Your task — Below this line is the material. Write out only its lines from the one containing "(227, 425) = (303, 261): yellow" through the one containing "(389, 124) = (725, 221): brown", both kept, exactly.

Task data —
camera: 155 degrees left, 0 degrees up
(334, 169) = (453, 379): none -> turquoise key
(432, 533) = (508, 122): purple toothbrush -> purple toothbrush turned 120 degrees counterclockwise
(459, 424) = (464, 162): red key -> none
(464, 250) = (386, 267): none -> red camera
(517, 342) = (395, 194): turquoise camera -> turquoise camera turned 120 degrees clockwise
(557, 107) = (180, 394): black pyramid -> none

==

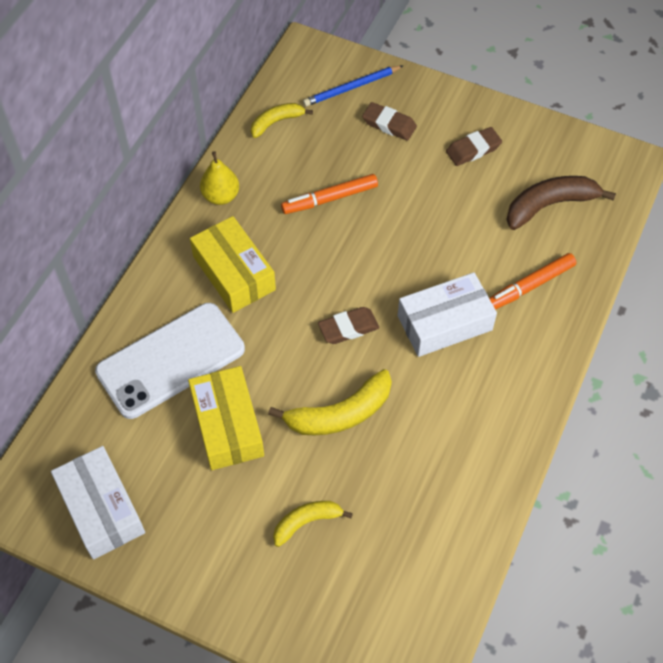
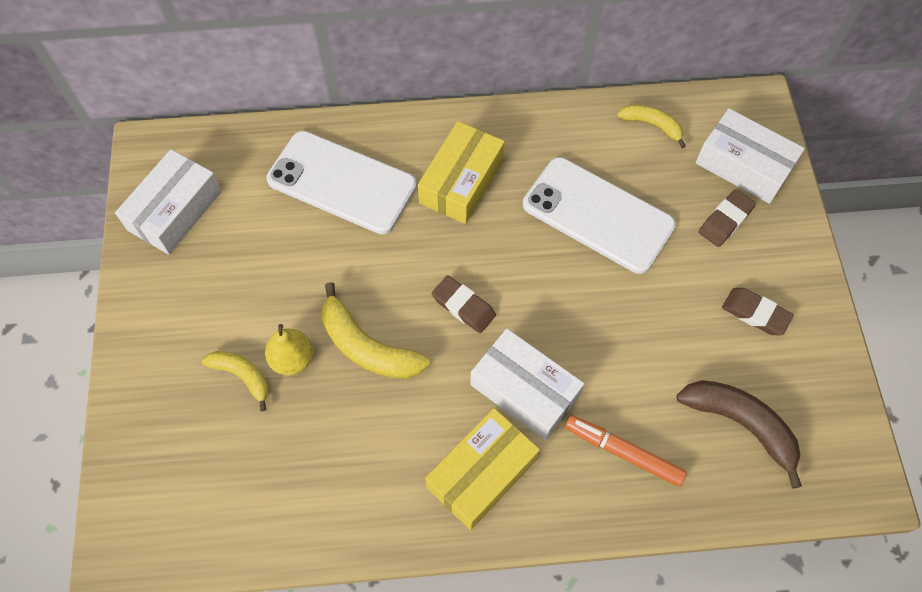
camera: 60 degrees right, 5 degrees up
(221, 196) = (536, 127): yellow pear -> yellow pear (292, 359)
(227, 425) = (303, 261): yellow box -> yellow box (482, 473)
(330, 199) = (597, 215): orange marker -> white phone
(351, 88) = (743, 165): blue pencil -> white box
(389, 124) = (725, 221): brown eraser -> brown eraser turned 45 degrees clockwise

Answer box —
(227, 425) = (303, 261): yellow box -> yellow box (482, 473)
(330, 199) = (597, 215): orange marker -> white phone
(351, 88) = (743, 165): blue pencil -> white box
(389, 124) = (725, 221): brown eraser -> brown eraser turned 45 degrees clockwise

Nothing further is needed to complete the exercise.